▽
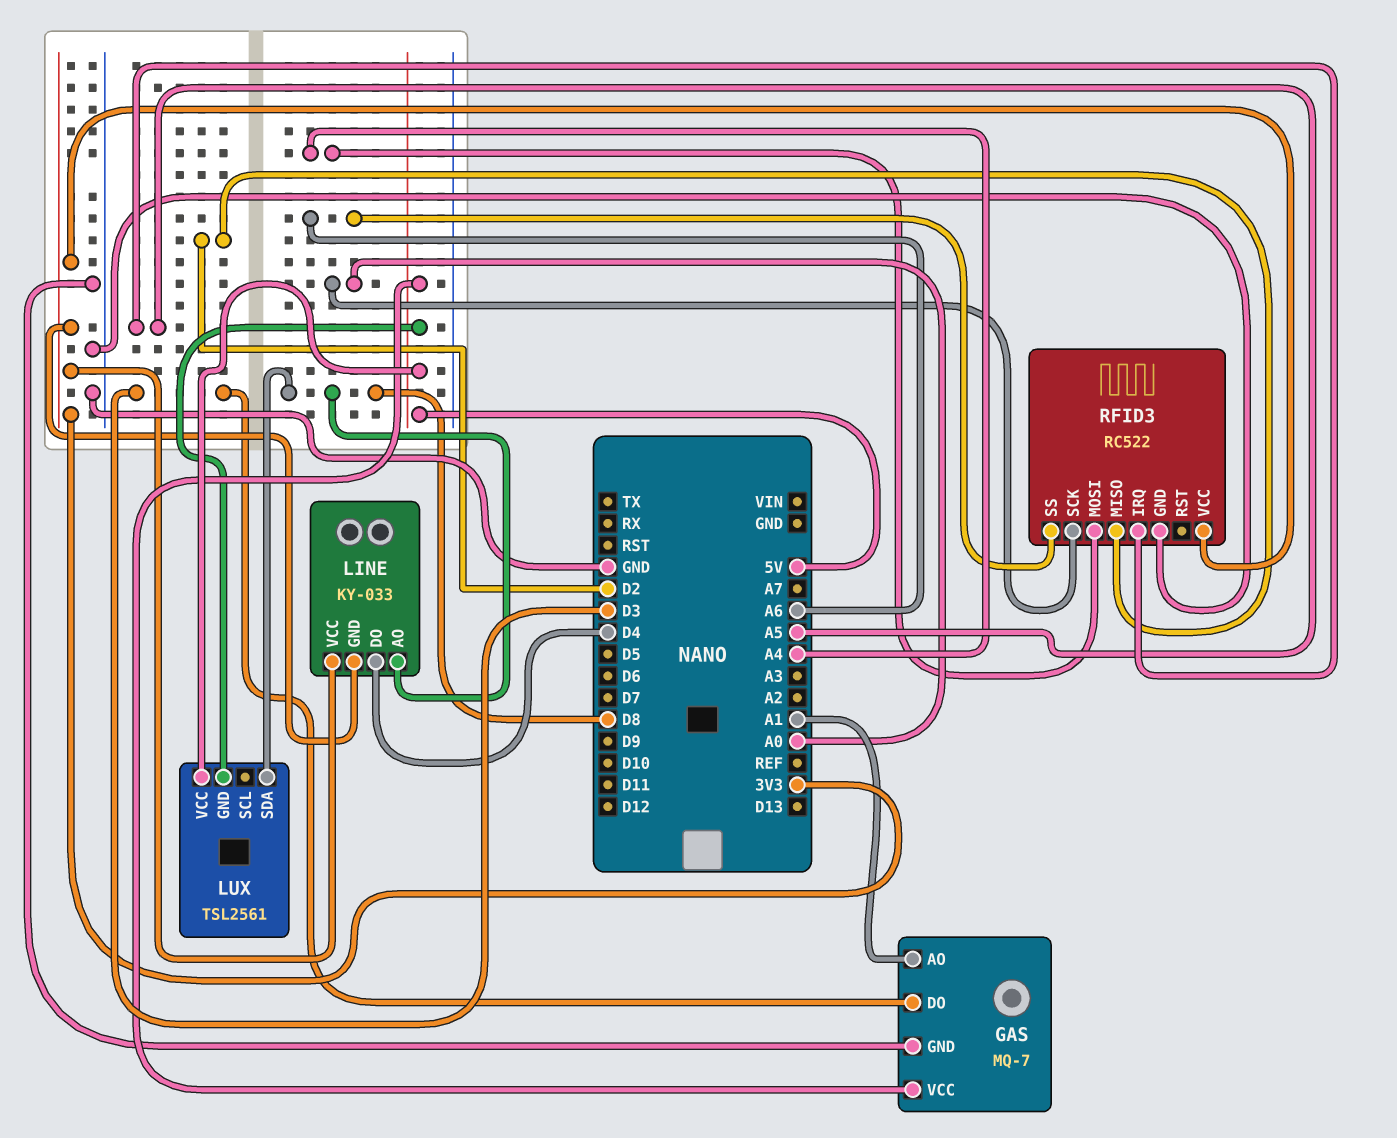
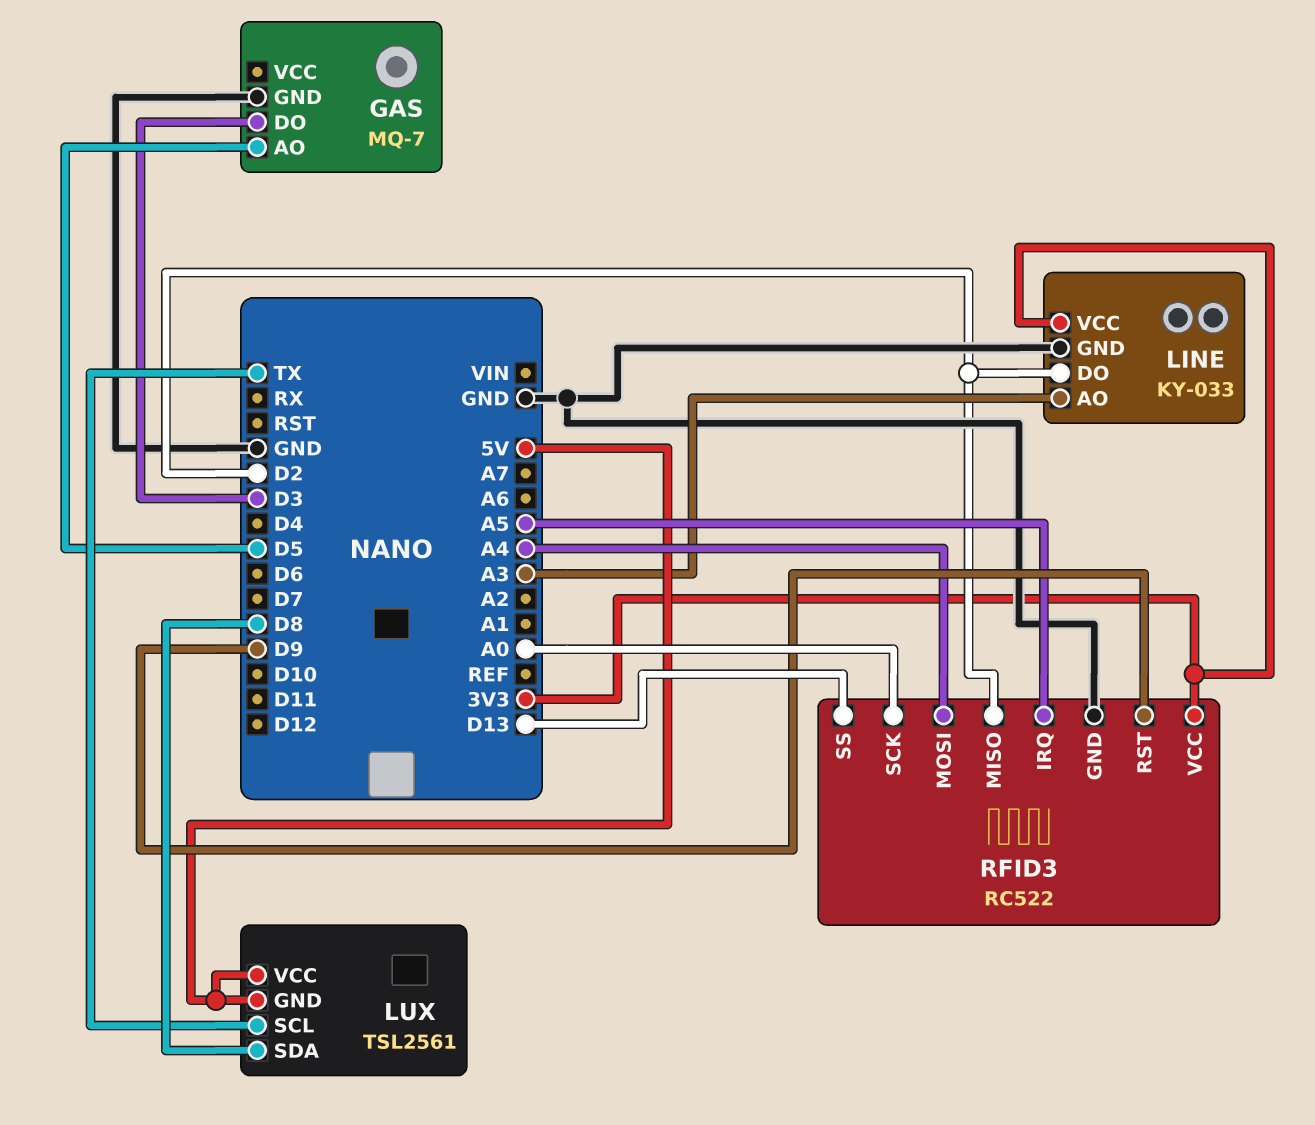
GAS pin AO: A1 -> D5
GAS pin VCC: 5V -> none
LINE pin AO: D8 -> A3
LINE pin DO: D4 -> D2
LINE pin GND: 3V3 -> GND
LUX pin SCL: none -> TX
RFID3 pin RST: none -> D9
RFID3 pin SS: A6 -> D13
△
▽
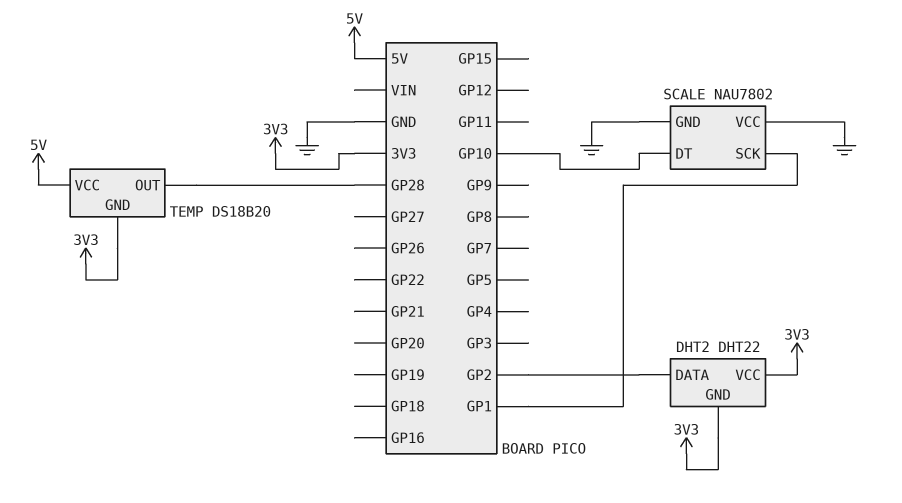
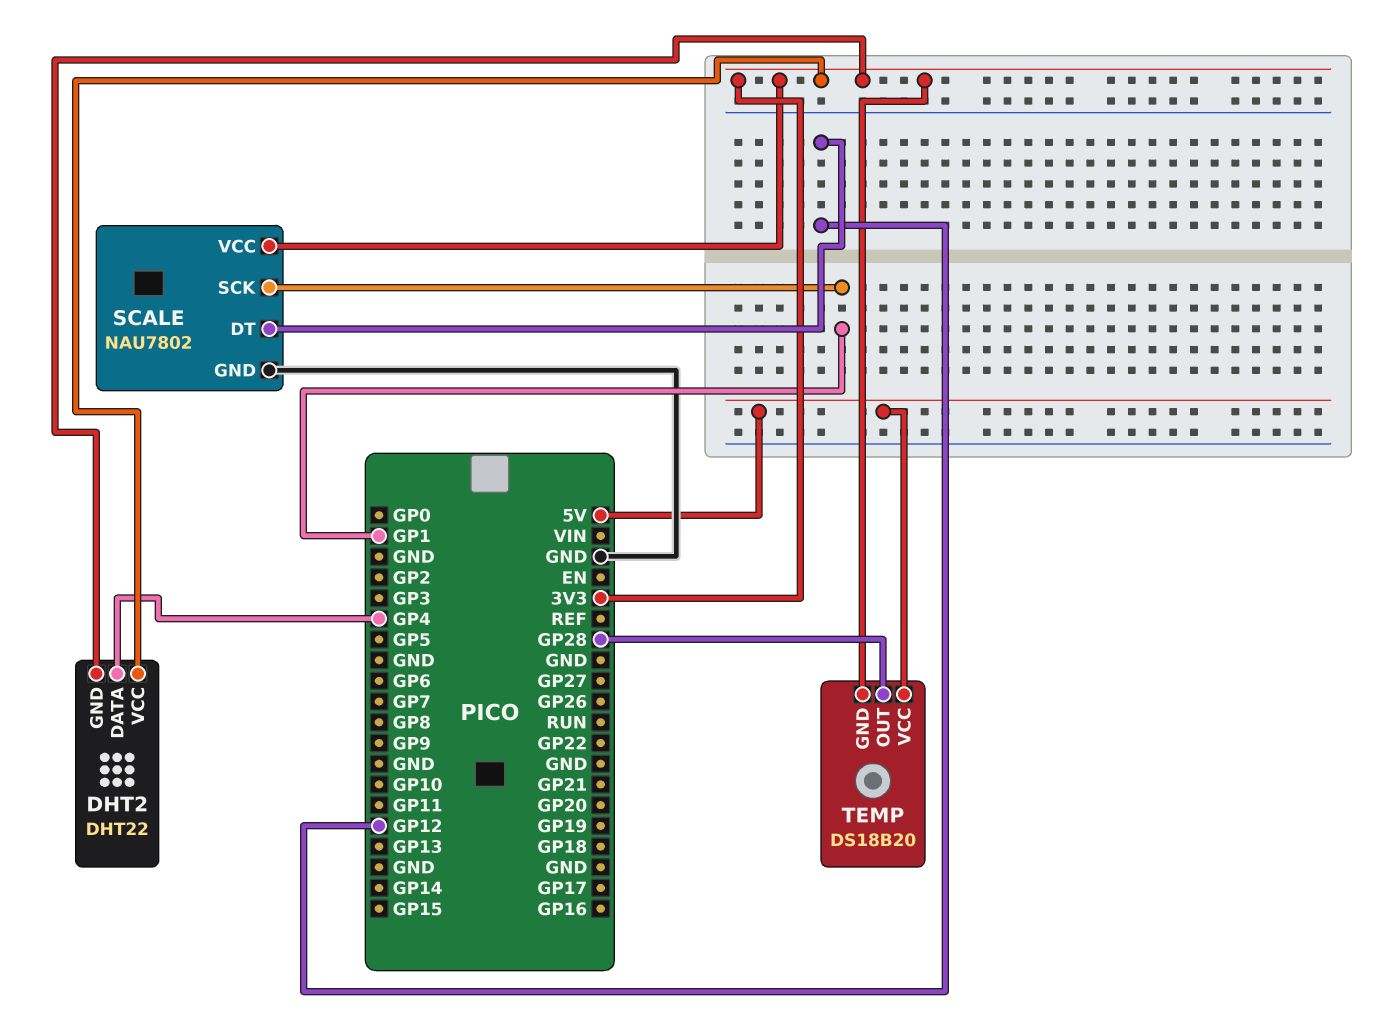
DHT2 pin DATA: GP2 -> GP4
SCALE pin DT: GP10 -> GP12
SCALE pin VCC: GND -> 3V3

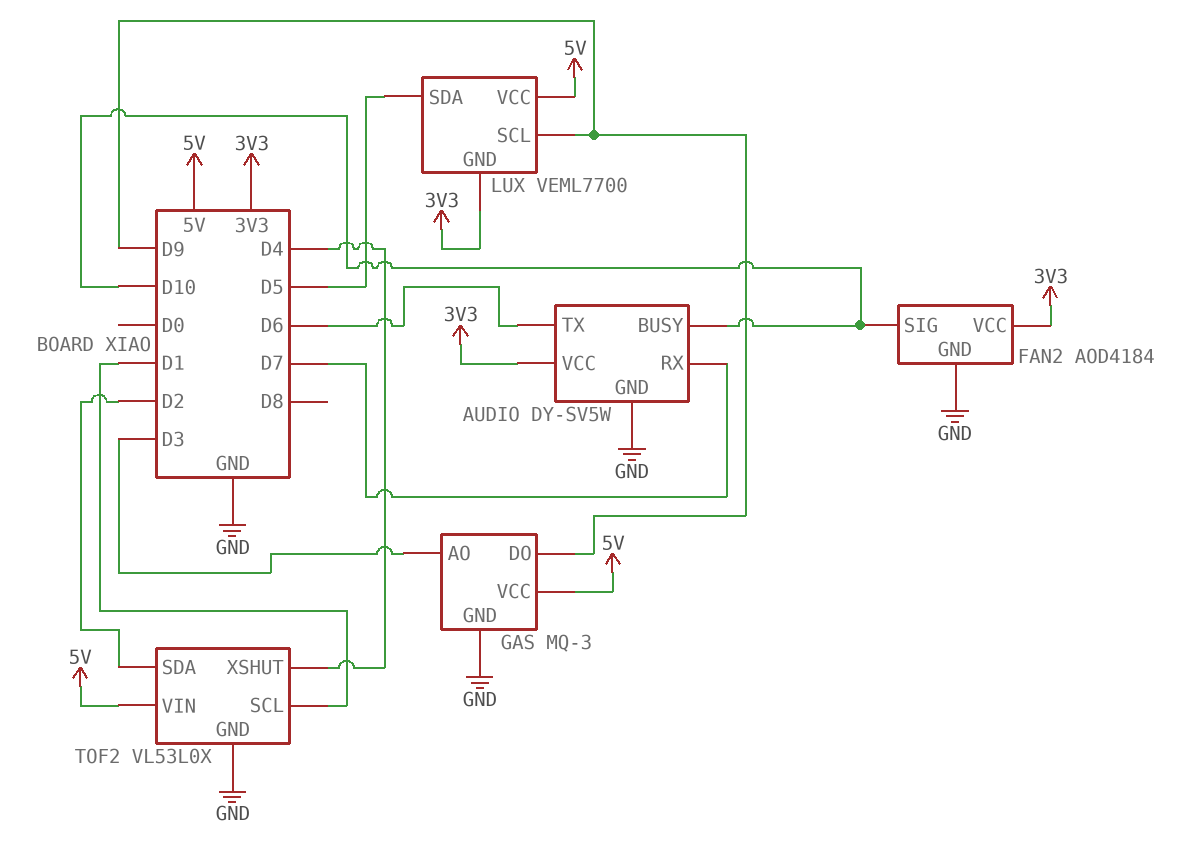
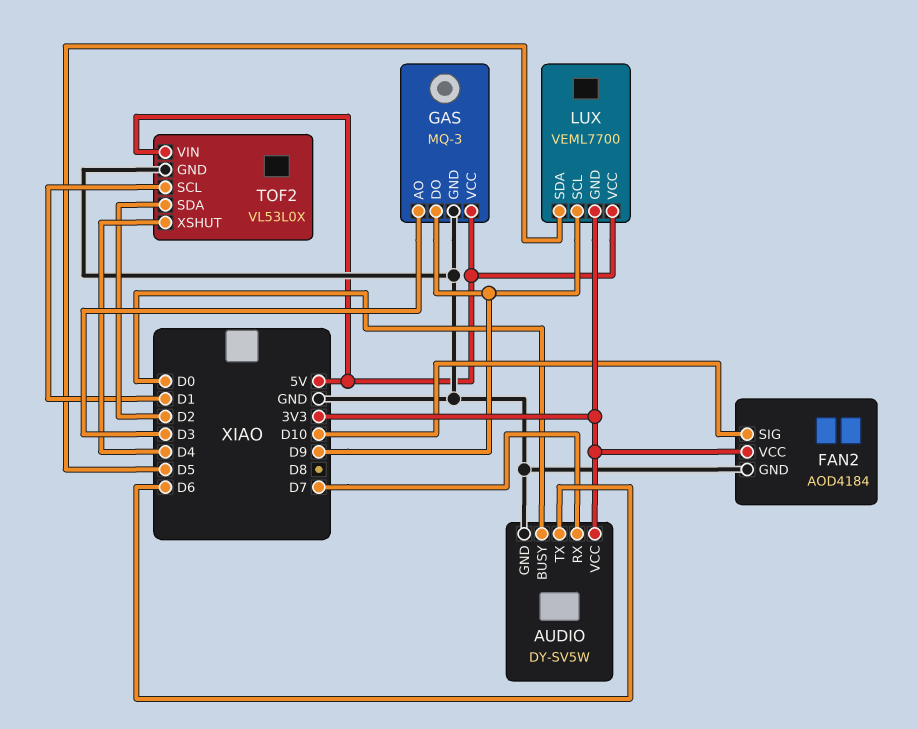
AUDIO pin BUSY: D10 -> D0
△
▽
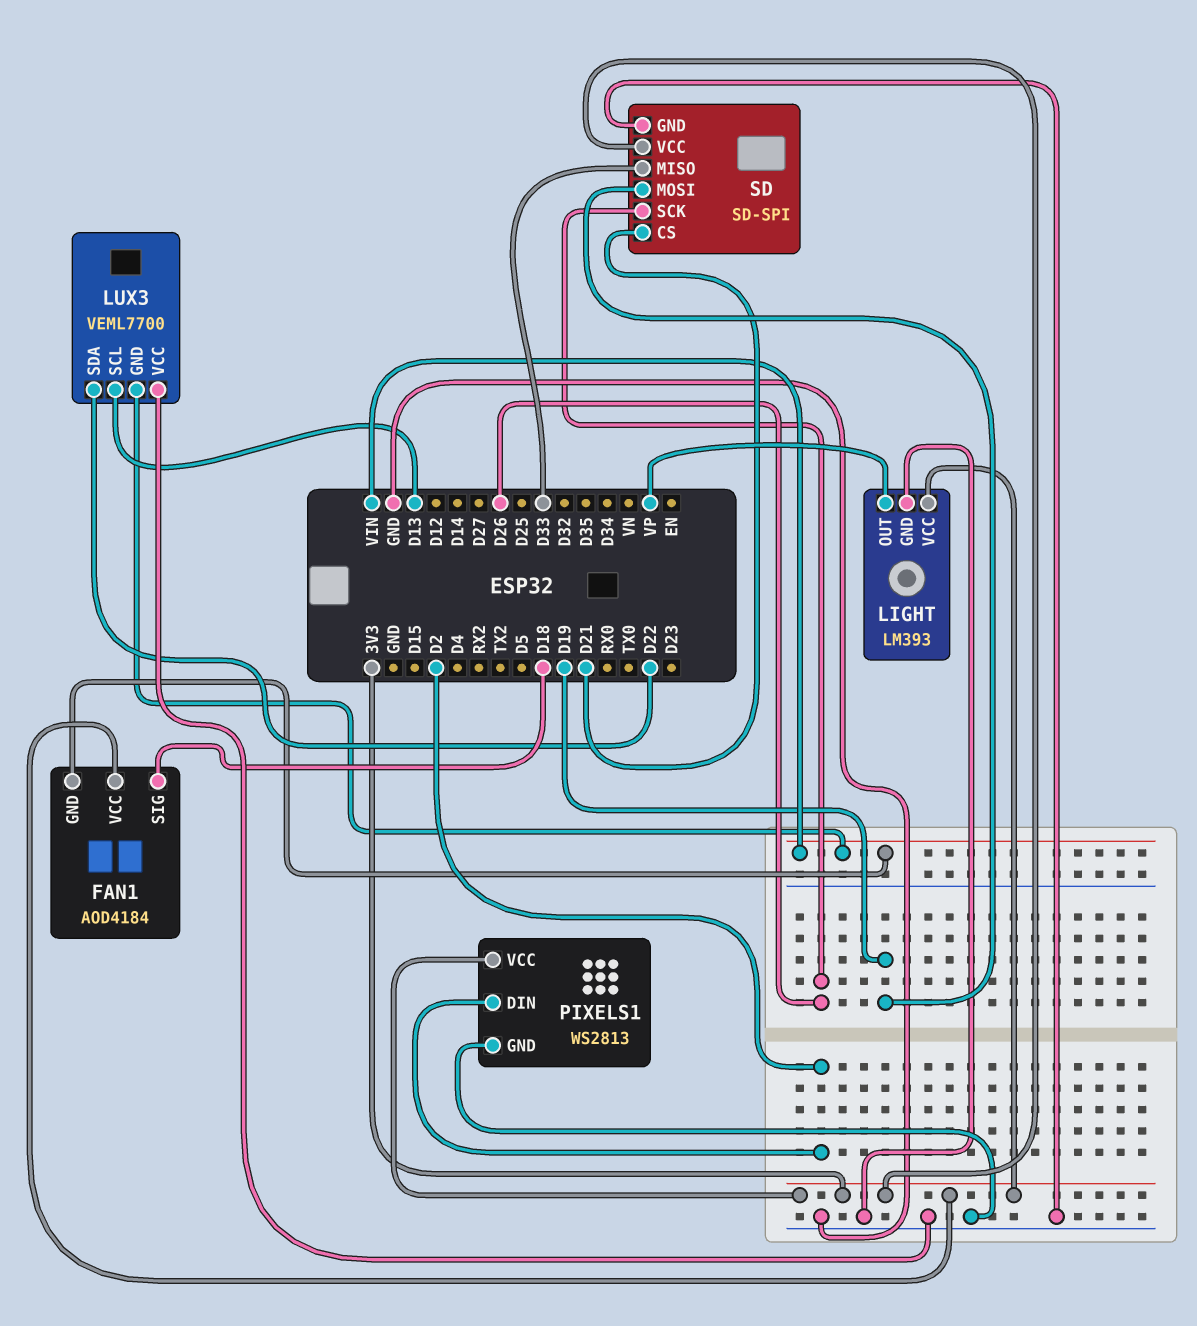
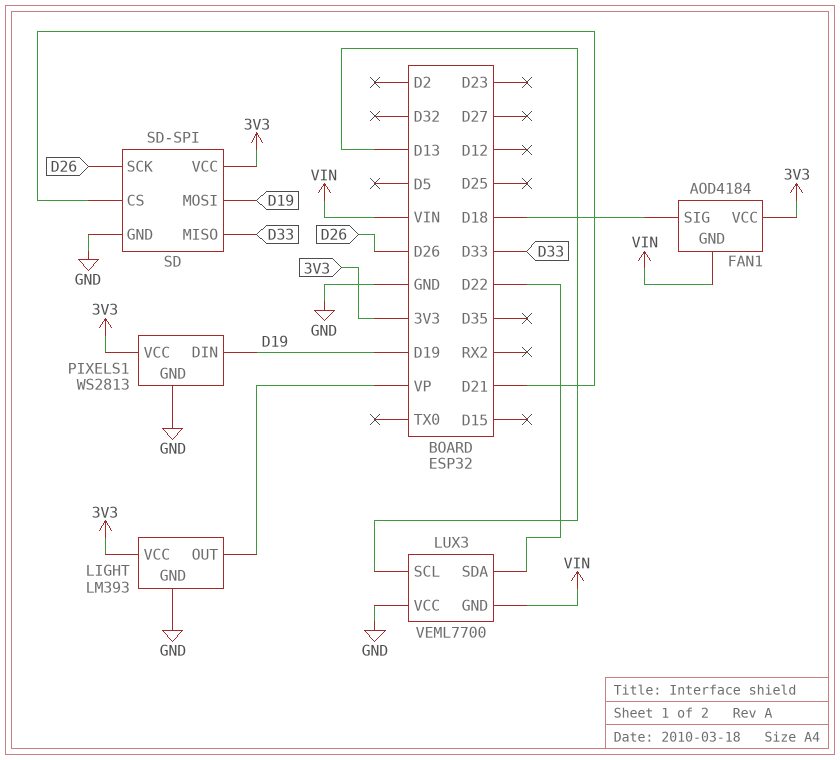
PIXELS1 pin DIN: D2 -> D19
△
▶ PROBLEM TO WORK ON:
Beginning with the line above that contains "LINE pin DO: D4 -> D2", copy each line exactly up to and including the line that contains "RFID3 pin SS: A6 -> D13", and go no further.

▶ RESULT OF THIS EXERCISE:
LINE pin DO: D4 -> D2
LINE pin GND: 3V3 -> GND
LUX pin SCL: none -> TX
RFID3 pin RST: none -> D9
RFID3 pin SS: A6 -> D13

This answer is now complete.